#### Records for the exercise

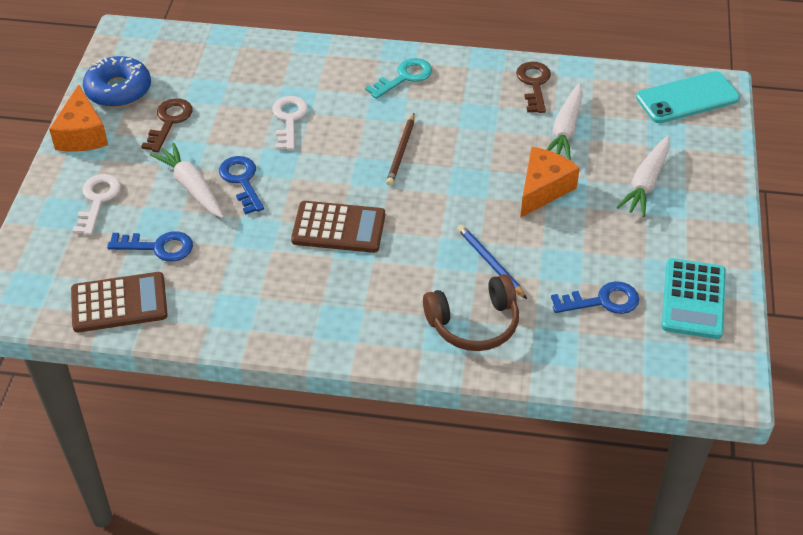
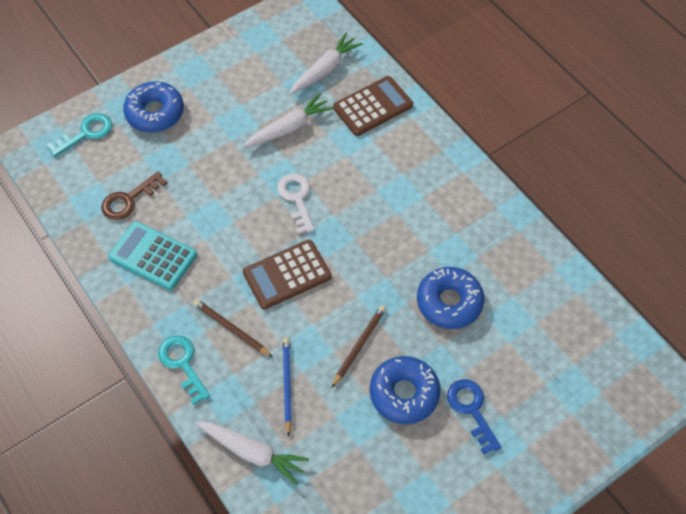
blue donut: 1 -> 3
blue key: 3 -> 1
brown headphones: 1 -> 0
brown key: 2 -> 1
brown pencil: 1 -> 2
orange cheese: 2 -> 0
turquoise key: 1 -> 2
turquoise phone: 1 -> 0
white key: 2 -> 1

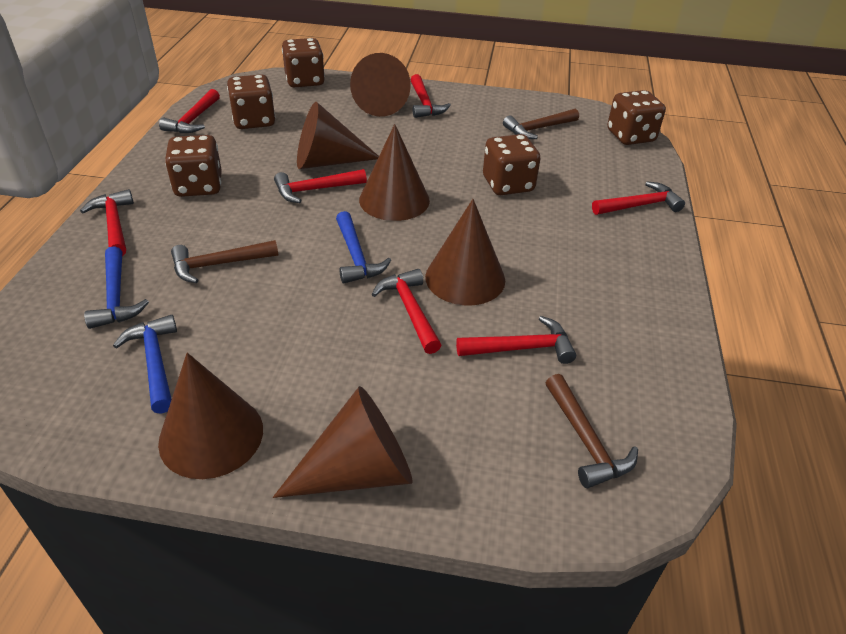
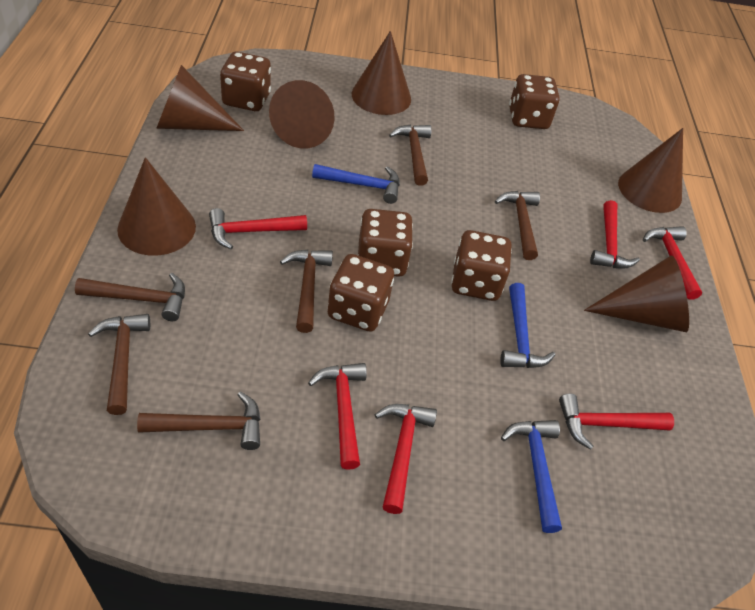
brown hammer: 3 -> 6
red hammer: 7 -> 6

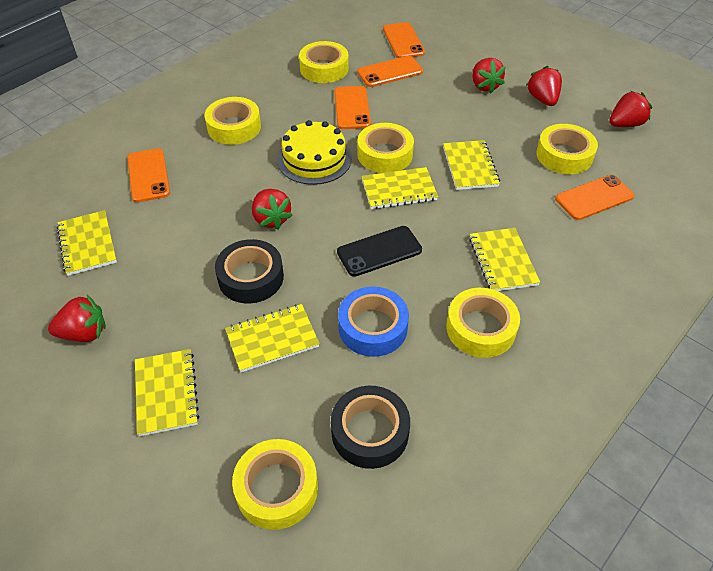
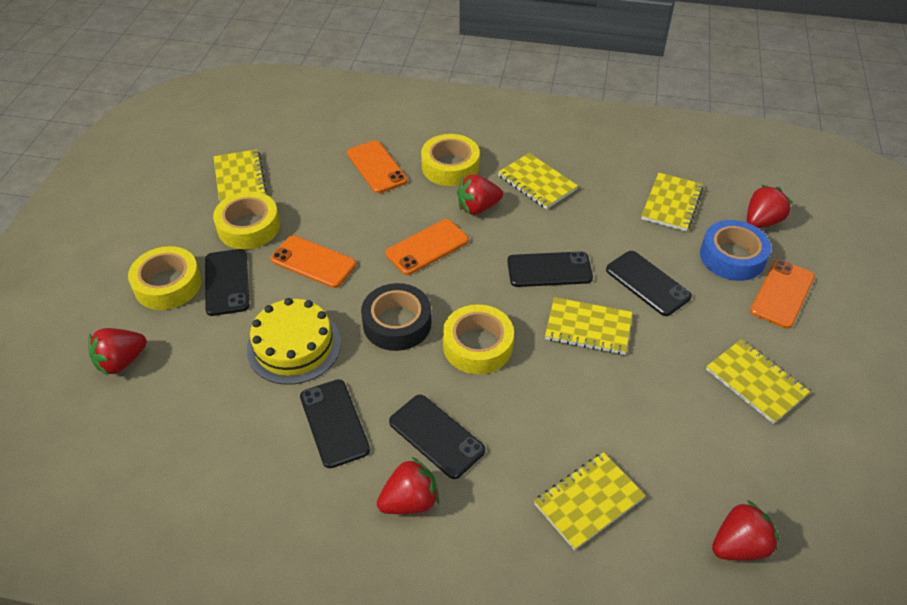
black phone: 1 -> 5
black tape: 2 -> 1
orange phone: 5 -> 4
yellow tape: 6 -> 4

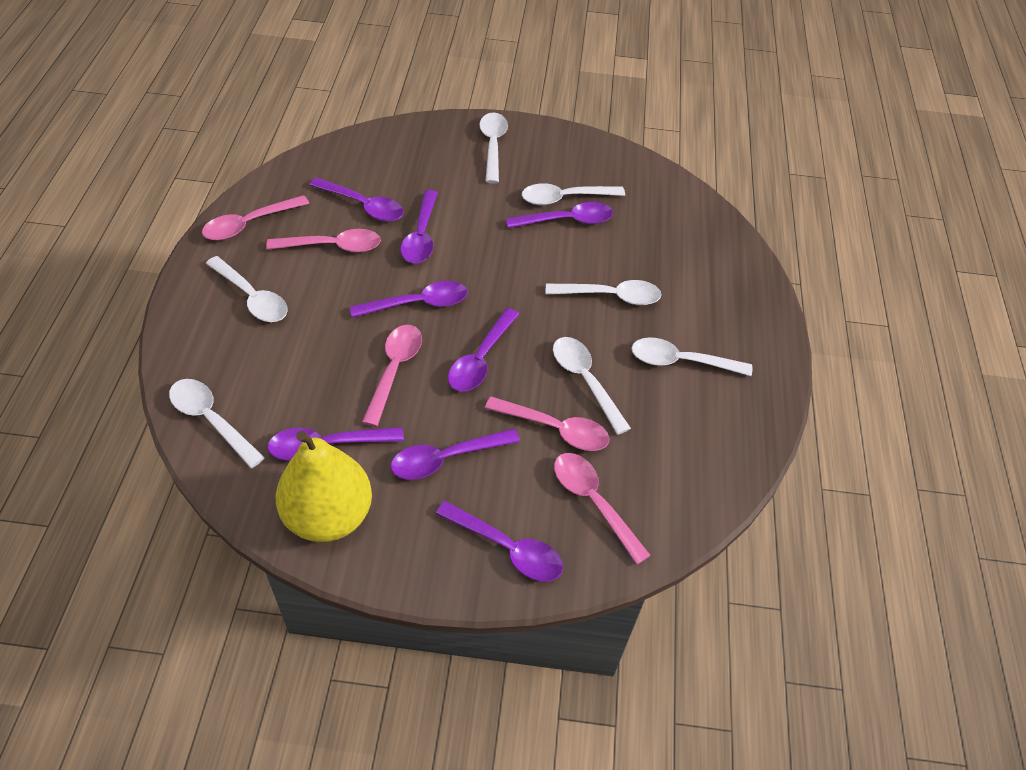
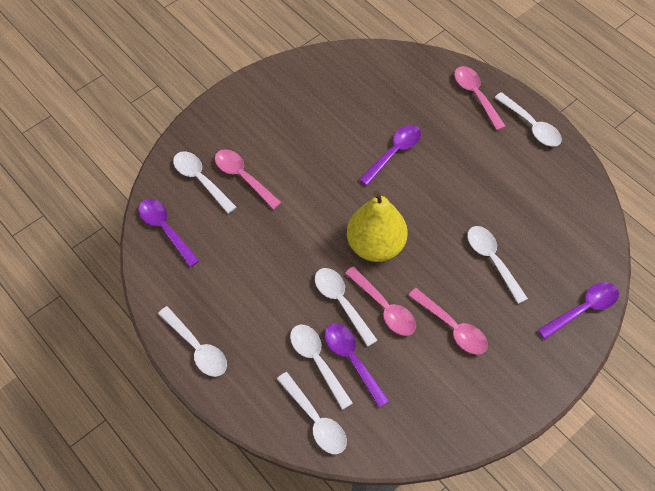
pink spoon: 5 -> 4
purple spoon: 8 -> 4

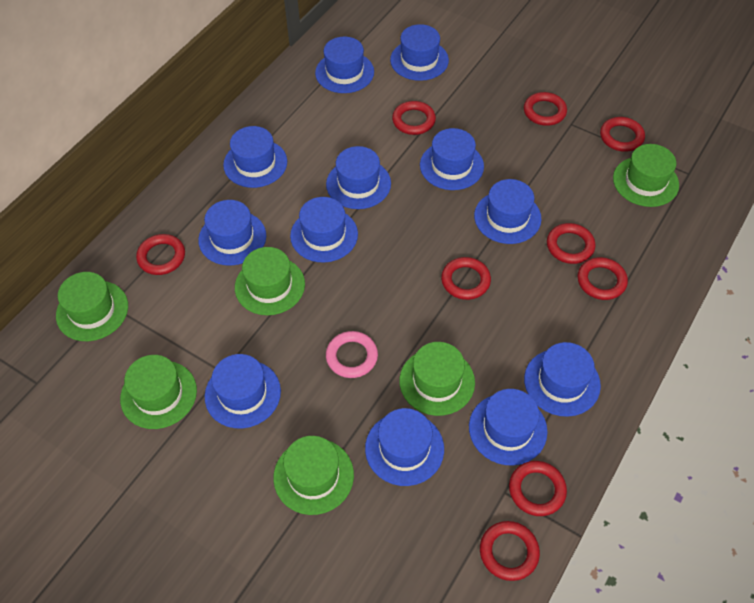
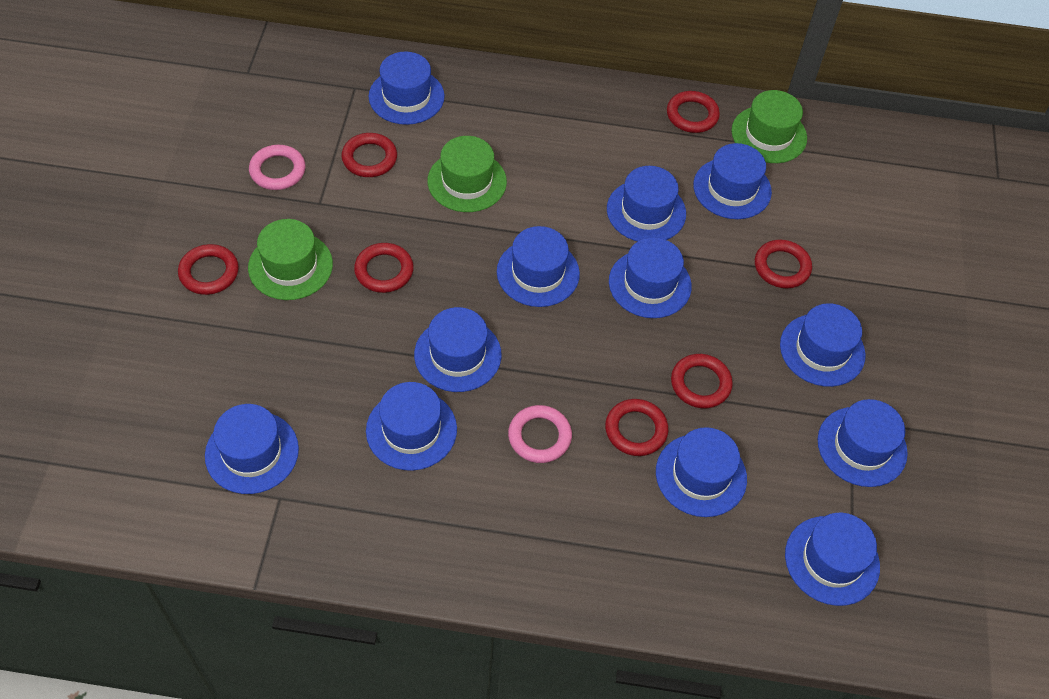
green hat: 6 -> 3
pink ring: 1 -> 2
red ring: 9 -> 7

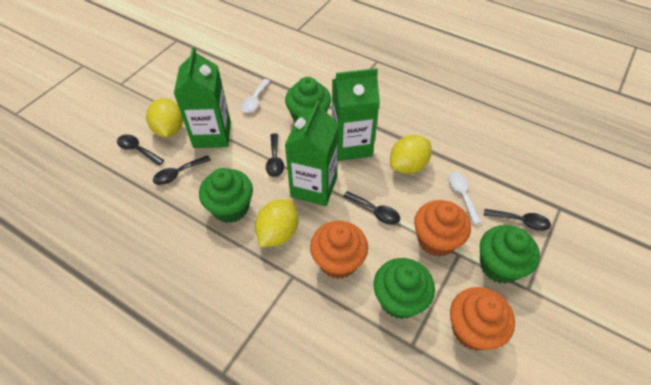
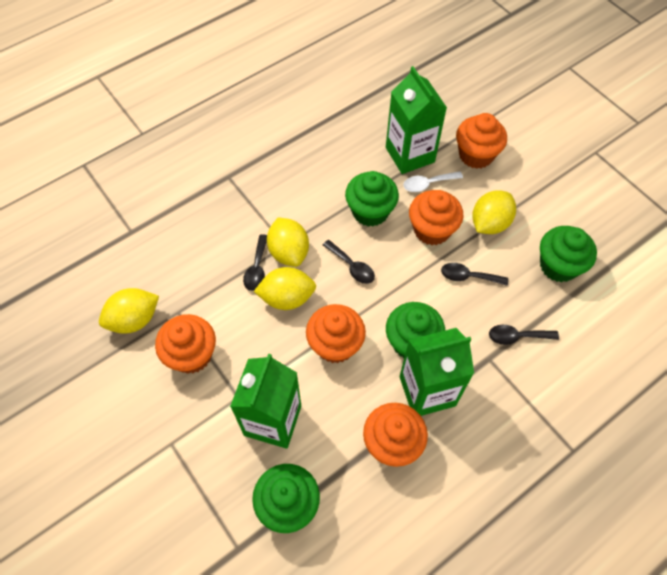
black spoon: 5 -> 4
orange cupcake: 3 -> 5
white spoon: 2 -> 1
yellow lemon: 3 -> 4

########

Prompt: The copy you write must hold every record verbatim and none of the pictures.

Result:
blue donut: 1 -> 3
blue key: 3 -> 1
brown headphones: 1 -> 0
brown key: 2 -> 1
brown pencil: 1 -> 2
orange cheese: 2 -> 0
turquoise key: 1 -> 2
turquoise phone: 1 -> 0
white key: 2 -> 1

brown hammer: 3 -> 6
red hammer: 7 -> 6

black phone: 1 -> 5
black tape: 2 -> 1
orange phone: 5 -> 4
yellow tape: 6 -> 4

pink spoon: 5 -> 4
purple spoon: 8 -> 4

green hat: 6 -> 3
pink ring: 1 -> 2
red ring: 9 -> 7

black spoon: 5 -> 4
orange cupcake: 3 -> 5
white spoon: 2 -> 1
yellow lemon: 3 -> 4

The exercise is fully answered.